-- Opening Marker --

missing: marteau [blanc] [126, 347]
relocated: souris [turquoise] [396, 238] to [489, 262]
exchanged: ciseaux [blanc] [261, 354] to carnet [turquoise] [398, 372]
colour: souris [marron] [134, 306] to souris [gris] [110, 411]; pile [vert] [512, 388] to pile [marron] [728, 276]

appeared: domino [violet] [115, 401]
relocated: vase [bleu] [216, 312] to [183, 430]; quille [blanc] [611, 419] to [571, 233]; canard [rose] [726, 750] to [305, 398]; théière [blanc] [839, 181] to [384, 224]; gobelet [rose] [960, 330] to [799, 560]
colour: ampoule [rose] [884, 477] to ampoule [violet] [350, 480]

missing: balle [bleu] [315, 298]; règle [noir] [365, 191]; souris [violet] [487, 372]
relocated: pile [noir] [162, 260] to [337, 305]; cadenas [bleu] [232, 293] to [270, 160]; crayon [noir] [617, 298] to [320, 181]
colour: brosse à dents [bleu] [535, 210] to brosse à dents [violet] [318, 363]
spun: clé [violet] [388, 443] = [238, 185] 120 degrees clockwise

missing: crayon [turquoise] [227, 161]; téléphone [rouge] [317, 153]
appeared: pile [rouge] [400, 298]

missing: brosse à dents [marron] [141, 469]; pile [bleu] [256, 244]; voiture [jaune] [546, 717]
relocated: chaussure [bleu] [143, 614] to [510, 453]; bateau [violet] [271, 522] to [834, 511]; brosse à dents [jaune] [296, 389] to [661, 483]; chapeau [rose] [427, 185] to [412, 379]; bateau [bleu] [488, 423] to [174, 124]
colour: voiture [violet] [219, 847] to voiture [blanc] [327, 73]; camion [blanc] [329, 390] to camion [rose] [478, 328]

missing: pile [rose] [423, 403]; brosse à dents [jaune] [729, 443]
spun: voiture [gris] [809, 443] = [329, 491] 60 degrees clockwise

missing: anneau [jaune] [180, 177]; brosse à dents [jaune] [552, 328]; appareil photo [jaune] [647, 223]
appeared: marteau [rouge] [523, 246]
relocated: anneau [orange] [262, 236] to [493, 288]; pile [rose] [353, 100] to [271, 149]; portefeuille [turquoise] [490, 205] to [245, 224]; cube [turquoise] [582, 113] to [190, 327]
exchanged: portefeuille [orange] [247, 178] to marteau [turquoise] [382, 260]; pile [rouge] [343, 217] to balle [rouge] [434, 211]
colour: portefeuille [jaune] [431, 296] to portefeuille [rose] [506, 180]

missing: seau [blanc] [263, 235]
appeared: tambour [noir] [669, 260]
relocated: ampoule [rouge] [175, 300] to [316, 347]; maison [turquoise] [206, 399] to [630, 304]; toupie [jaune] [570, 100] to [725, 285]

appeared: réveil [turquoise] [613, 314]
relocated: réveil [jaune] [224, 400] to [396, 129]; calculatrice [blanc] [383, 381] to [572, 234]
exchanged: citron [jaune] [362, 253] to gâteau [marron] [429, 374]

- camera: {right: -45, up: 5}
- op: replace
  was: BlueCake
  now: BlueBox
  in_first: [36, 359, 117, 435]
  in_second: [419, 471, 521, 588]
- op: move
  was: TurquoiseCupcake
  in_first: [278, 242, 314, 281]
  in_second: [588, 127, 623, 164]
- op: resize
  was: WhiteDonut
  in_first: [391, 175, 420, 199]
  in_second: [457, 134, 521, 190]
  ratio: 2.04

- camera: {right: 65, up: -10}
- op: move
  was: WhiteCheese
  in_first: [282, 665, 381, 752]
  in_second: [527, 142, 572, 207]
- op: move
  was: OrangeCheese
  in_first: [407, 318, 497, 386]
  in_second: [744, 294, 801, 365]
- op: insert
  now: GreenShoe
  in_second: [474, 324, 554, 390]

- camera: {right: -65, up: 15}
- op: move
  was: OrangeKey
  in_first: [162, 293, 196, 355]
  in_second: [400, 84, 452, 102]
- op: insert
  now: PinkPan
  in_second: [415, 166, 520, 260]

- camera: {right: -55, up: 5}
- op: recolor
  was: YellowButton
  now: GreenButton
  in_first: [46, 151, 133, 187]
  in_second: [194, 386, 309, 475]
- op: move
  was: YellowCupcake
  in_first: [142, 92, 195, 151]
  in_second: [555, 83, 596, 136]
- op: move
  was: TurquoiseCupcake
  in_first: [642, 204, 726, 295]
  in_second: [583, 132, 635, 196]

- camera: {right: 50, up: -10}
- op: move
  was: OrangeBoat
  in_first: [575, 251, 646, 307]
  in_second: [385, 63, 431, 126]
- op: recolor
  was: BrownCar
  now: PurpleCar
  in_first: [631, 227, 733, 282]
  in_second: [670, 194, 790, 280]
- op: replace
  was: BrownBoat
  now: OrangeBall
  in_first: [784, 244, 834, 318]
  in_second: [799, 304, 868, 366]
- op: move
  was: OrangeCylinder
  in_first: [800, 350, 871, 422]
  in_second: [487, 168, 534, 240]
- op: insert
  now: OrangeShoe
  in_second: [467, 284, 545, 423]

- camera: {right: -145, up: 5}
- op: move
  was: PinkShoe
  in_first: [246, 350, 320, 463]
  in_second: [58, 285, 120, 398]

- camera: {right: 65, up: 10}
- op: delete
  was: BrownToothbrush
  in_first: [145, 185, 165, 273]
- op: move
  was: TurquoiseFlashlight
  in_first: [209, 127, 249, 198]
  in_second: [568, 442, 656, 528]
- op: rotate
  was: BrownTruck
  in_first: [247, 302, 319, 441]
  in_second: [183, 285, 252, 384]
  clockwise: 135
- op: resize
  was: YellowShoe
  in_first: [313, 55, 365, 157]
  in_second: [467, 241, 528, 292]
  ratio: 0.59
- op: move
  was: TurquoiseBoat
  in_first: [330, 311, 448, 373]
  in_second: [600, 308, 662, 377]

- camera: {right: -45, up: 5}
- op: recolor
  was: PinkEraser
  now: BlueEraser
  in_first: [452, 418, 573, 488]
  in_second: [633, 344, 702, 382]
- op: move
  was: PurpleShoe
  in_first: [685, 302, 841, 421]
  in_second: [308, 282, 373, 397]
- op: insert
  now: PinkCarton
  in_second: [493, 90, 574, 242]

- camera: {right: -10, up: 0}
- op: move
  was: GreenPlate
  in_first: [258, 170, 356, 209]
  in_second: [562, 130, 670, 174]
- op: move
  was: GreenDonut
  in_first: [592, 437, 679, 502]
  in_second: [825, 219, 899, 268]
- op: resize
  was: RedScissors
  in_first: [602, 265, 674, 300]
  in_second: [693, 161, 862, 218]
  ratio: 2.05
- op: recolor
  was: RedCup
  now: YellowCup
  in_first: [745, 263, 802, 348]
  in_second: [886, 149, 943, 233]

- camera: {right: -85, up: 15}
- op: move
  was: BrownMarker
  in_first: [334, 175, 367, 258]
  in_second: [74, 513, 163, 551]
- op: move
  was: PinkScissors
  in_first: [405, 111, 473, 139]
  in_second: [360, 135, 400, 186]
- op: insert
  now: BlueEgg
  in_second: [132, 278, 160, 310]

-- Closing Marker --

Task requirements: Having read the entries, repeat them all exactly.

Expected output:
missing: marteau [blanc] [126, 347]
relocated: souris [turquoise] [396, 238] to [489, 262]
exchanged: ciseaux [blanc] [261, 354] to carnet [turquoise] [398, 372]
colour: souris [marron] [134, 306] to souris [gris] [110, 411]; pile [vert] [512, 388] to pile [marron] [728, 276]

appeared: domino [violet] [115, 401]
relocated: vase [bleu] [216, 312] to [183, 430]; quille [blanc] [611, 419] to [571, 233]; canard [rose] [726, 750] to [305, 398]; théière [blanc] [839, 181] to [384, 224]; gobelet [rose] [960, 330] to [799, 560]
colour: ampoule [rose] [884, 477] to ampoule [violet] [350, 480]

missing: balle [bleu] [315, 298]; règle [noir] [365, 191]; souris [violet] [487, 372]
relocated: pile [noir] [162, 260] to [337, 305]; cadenas [bleu] [232, 293] to [270, 160]; crayon [noir] [617, 298] to [320, 181]
colour: brosse à dents [bleu] [535, 210] to brosse à dents [violet] [318, 363]
spun: clé [violet] [388, 443] = [238, 185] 120 degrees clockwise

missing: crayon [turquoise] [227, 161]; téléphone [rouge] [317, 153]
appeared: pile [rouge] [400, 298]

missing: brosse à dents [marron] [141, 469]; pile [bleu] [256, 244]; voiture [jaune] [546, 717]
relocated: chaussure [bleu] [143, 614] to [510, 453]; bateau [violet] [271, 522] to [834, 511]; brosse à dents [jaune] [296, 389] to [661, 483]; chapeau [rose] [427, 185] to [412, 379]; bateau [bleu] [488, 423] to [174, 124]
colour: voiture [violet] [219, 847] to voiture [blanc] [327, 73]; camion [blanc] [329, 390] to camion [rose] [478, 328]

missing: pile [rose] [423, 403]; brosse à dents [jaune] [729, 443]
spun: voiture [gris] [809, 443] = [329, 491] 60 degrees clockwise

missing: anneau [jaune] [180, 177]; brosse à dents [jaune] [552, 328]; appareil photo [jaune] [647, 223]
appeared: marteau [rouge] [523, 246]
relocated: anneau [orange] [262, 236] to [493, 288]; pile [rose] [353, 100] to [271, 149]; portefeuille [turquoise] [490, 205] to [245, 224]; cube [turquoise] [582, 113] to [190, 327]
exchanged: portefeuille [orange] [247, 178] to marteau [turquoise] [382, 260]; pile [rouge] [343, 217] to balle [rouge] [434, 211]
colour: portefeuille [jaune] [431, 296] to portefeuille [rose] [506, 180]

missing: seau [blanc] [263, 235]
appeared: tambour [noir] [669, 260]
relocated: ampoule [rouge] [175, 300] to [316, 347]; maison [turquoise] [206, 399] to [630, 304]; toupie [jaune] [570, 100] to [725, 285]

appeared: réveil [turquoise] [613, 314]
relocated: réveil [jaune] [224, 400] to [396, 129]; calculatrice [blanc] [383, 381] to [572, 234]
exchanged: citron [jaune] [362, 253] to gâteau [marron] [429, 374]

- camera: {right: -45, up: 5}
- op: replace
  was: BlueCake
  now: BlueBox
  in_first: [36, 359, 117, 435]
  in_second: [419, 471, 521, 588]
- op: move
  was: TurquoiseCupcake
  in_first: [278, 242, 314, 281]
  in_second: [588, 127, 623, 164]
- op: resize
  was: WhiteDonut
  in_first: [391, 175, 420, 199]
  in_second: [457, 134, 521, 190]
  ratio: 2.04

- camera: {right: 65, up: -10}
- op: move
  was: WhiteCheese
  in_first: [282, 665, 381, 752]
  in_second: [527, 142, 572, 207]
- op: move
  was: OrangeCheese
  in_first: [407, 318, 497, 386]
  in_second: [744, 294, 801, 365]
- op: insert
  now: GreenShoe
  in_second: [474, 324, 554, 390]

- camera: {right: -65, up: 15}
- op: move
  was: OrangeKey
  in_first: [162, 293, 196, 355]
  in_second: [400, 84, 452, 102]
- op: insert
  now: PinkPan
  in_second: [415, 166, 520, 260]

- camera: {right: -55, up: 5}
- op: recolor
  was: YellowButton
  now: GreenButton
  in_first: [46, 151, 133, 187]
  in_second: [194, 386, 309, 475]
- op: move
  was: YellowCupcake
  in_first: [142, 92, 195, 151]
  in_second: [555, 83, 596, 136]
- op: move
  was: TurquoiseCupcake
  in_first: [642, 204, 726, 295]
  in_second: [583, 132, 635, 196]

- camera: {right: 50, up: -10}
- op: move
  was: OrangeBoat
  in_first: [575, 251, 646, 307]
  in_second: [385, 63, 431, 126]
- op: recolor
  was: BrownCar
  now: PurpleCar
  in_first: [631, 227, 733, 282]
  in_second: [670, 194, 790, 280]
- op: replace
  was: BrownBoat
  now: OrangeBall
  in_first: [784, 244, 834, 318]
  in_second: [799, 304, 868, 366]
- op: move
  was: OrangeCylinder
  in_first: [800, 350, 871, 422]
  in_second: [487, 168, 534, 240]
- op: insert
  now: OrangeShoe
  in_second: [467, 284, 545, 423]

- camera: {right: -145, up: 5}
- op: move
  was: PinkShoe
  in_first: [246, 350, 320, 463]
  in_second: [58, 285, 120, 398]

- camera: {right: 65, up: 10}
- op: delete
  was: BrownToothbrush
  in_first: [145, 185, 165, 273]
- op: move
  was: TurquoiseFlashlight
  in_first: [209, 127, 249, 198]
  in_second: [568, 442, 656, 528]
- op: rotate
  was: BrownTruck
  in_first: [247, 302, 319, 441]
  in_second: [183, 285, 252, 384]
  clockwise: 135
- op: resize
  was: YellowShoe
  in_first: [313, 55, 365, 157]
  in_second: [467, 241, 528, 292]
  ratio: 0.59
- op: move
  was: TurquoiseBoat
  in_first: [330, 311, 448, 373]
  in_second: [600, 308, 662, 377]

- camera: {right: -45, up: 5}
- op: recolor
  was: PinkEraser
  now: BlueEraser
  in_first: [452, 418, 573, 488]
  in_second: [633, 344, 702, 382]
- op: move
  was: PurpleShoe
  in_first: [685, 302, 841, 421]
  in_second: [308, 282, 373, 397]
- op: insert
  now: PinkCarton
  in_second: [493, 90, 574, 242]

- camera: {right: -10, up: 0}
- op: move
  was: GreenPlate
  in_first: [258, 170, 356, 209]
  in_second: [562, 130, 670, 174]
- op: move
  was: GreenDonut
  in_first: [592, 437, 679, 502]
  in_second: [825, 219, 899, 268]
- op: resize
  was: RedScissors
  in_first: [602, 265, 674, 300]
  in_second: [693, 161, 862, 218]
  ratio: 2.05
- op: recolor
  was: RedCup
  now: YellowCup
  in_first: [745, 263, 802, 348]
  in_second: [886, 149, 943, 233]

- camera: {right: -85, up: 15}
- op: move
  was: BrownMarker
  in_first: [334, 175, 367, 258]
  in_second: [74, 513, 163, 551]
- op: move
  was: PinkScissors
  in_first: [405, 111, 473, 139]
  in_second: [360, 135, 400, 186]
- op: insert
  now: BlueEgg
  in_second: [132, 278, 160, 310]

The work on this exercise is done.